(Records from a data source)
[Start of Attachment]

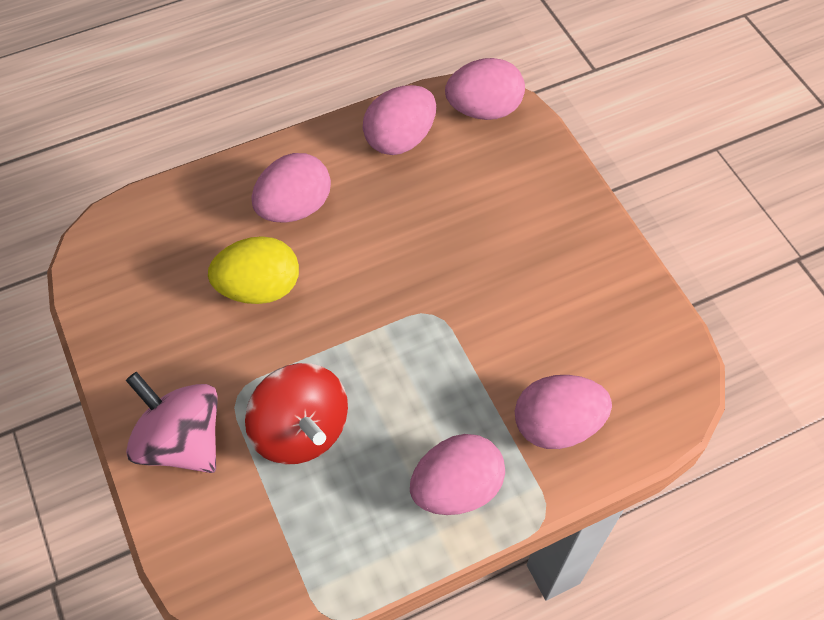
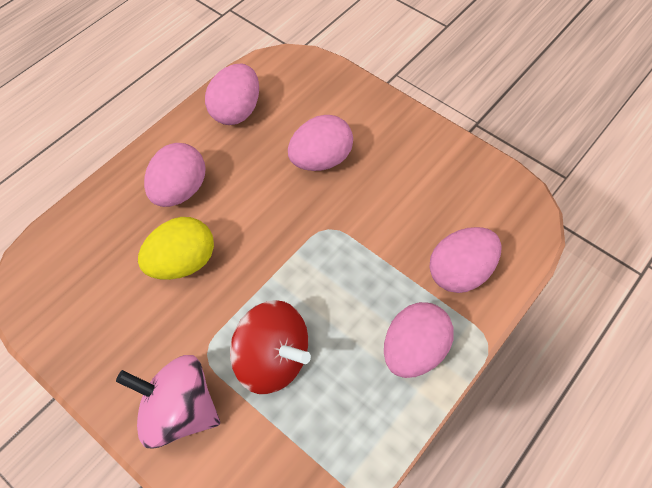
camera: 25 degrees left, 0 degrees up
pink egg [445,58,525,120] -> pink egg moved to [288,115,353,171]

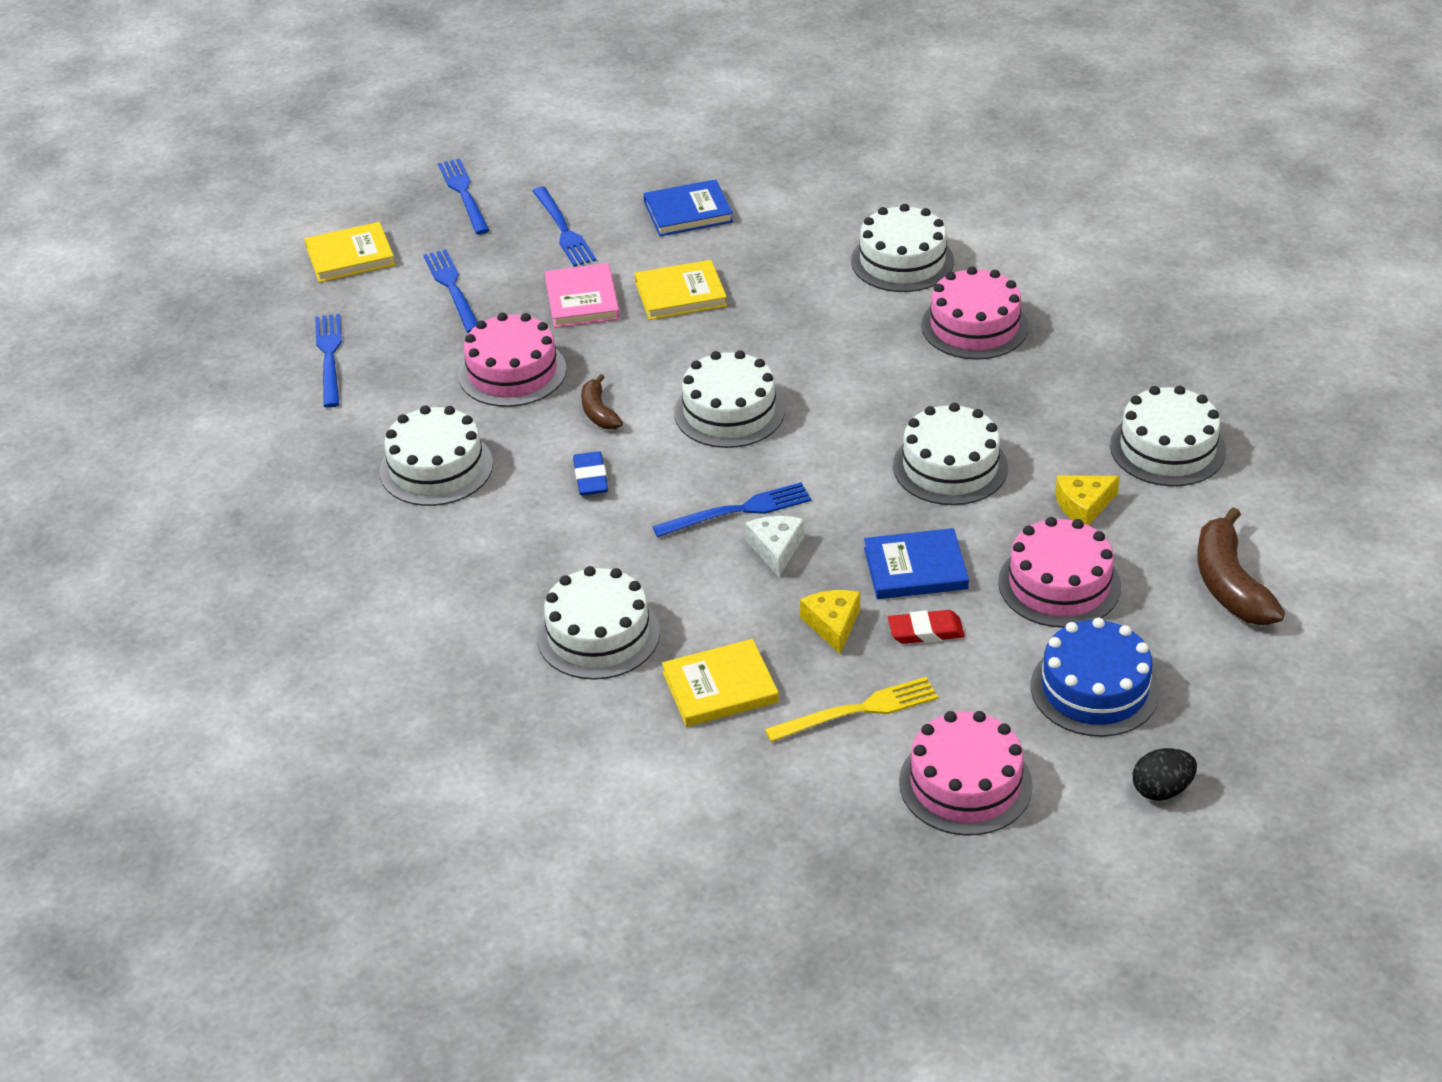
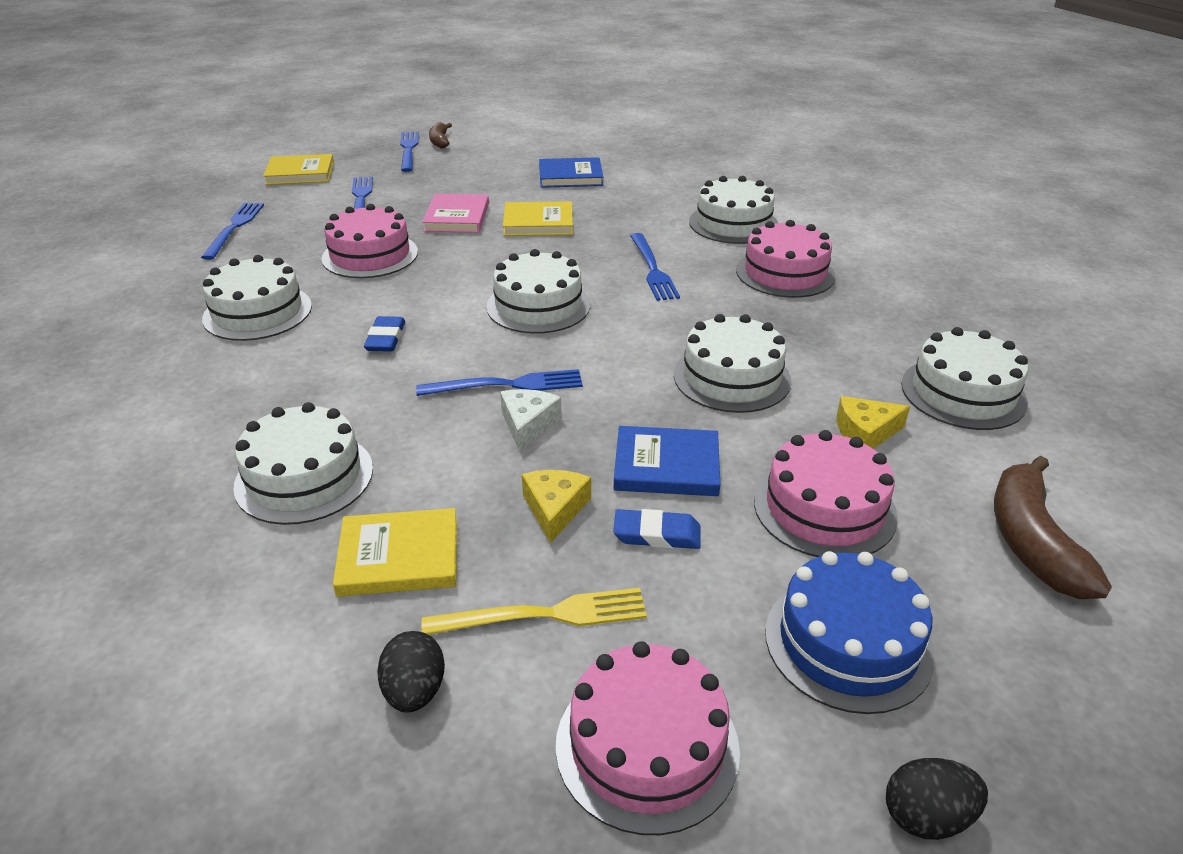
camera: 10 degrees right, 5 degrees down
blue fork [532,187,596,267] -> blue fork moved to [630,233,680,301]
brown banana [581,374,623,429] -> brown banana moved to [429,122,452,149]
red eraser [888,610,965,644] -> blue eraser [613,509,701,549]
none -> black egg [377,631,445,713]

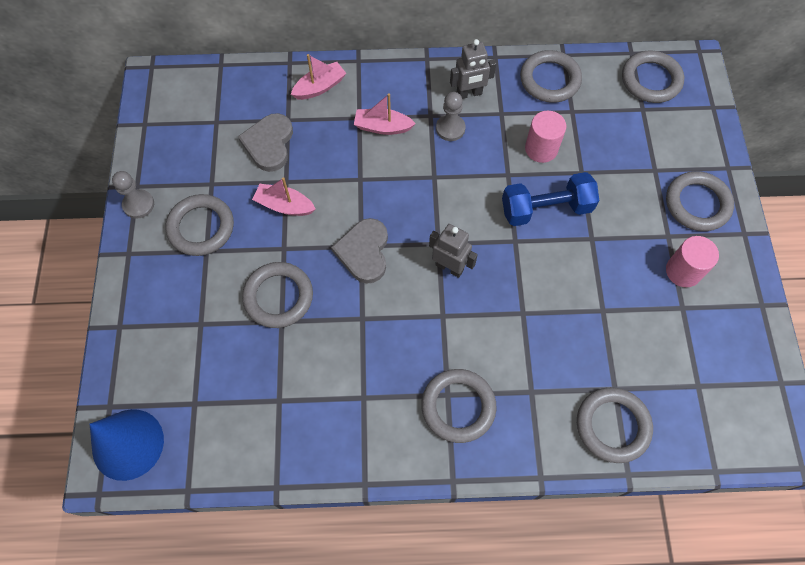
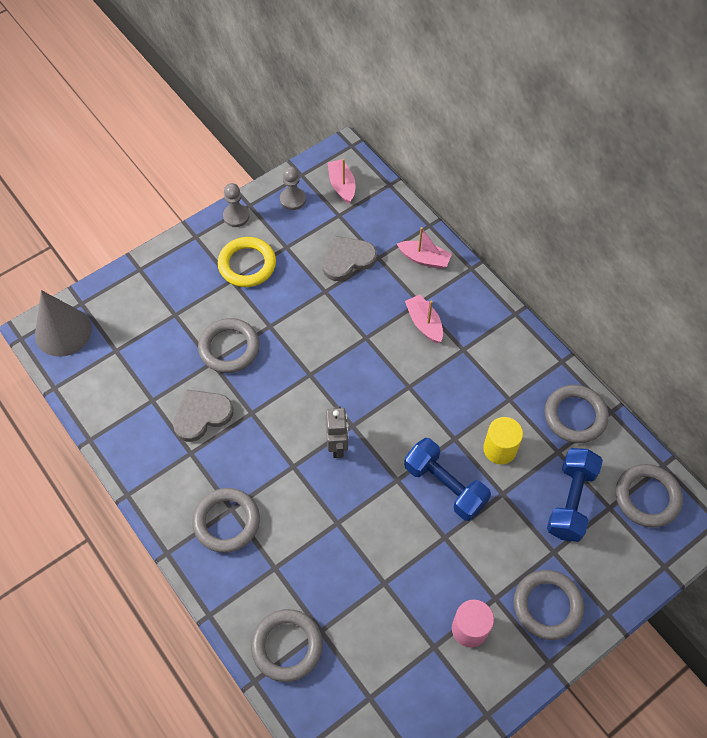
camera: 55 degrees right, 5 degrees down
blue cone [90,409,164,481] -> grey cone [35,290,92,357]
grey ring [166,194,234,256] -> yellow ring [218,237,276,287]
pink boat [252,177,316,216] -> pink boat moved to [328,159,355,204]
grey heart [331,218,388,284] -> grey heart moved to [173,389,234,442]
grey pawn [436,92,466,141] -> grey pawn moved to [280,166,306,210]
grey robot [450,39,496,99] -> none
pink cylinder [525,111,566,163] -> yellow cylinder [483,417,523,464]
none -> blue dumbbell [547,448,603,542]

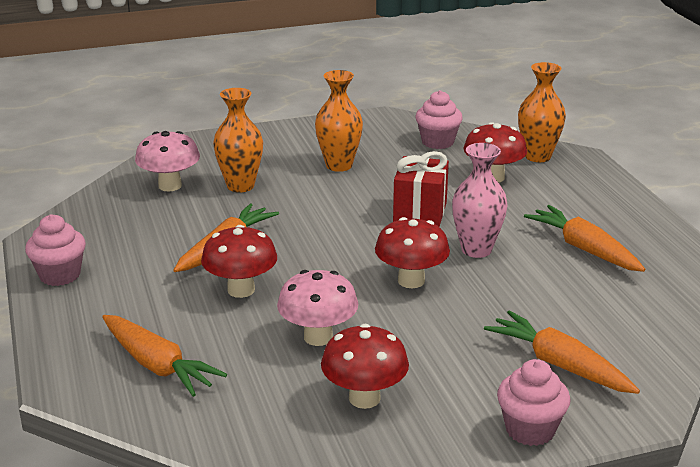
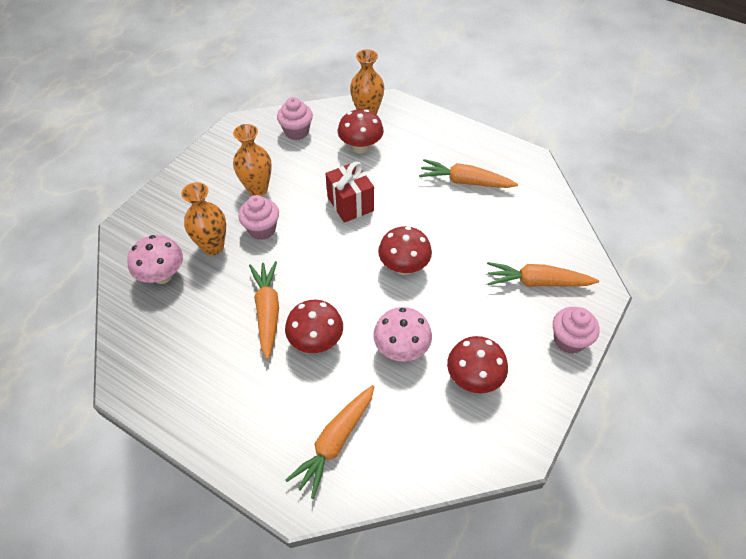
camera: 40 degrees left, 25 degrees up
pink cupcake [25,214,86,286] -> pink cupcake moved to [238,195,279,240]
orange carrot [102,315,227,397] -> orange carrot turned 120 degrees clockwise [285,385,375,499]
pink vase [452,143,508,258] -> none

[End of Attachment]

- _Work instructions_:
The answer must consist of every line from the entries above that contains the string "right".

- _Written solution_:
camera: 10 degrees right, 5 degrees down
camera: 55 degrees right, 5 degrees down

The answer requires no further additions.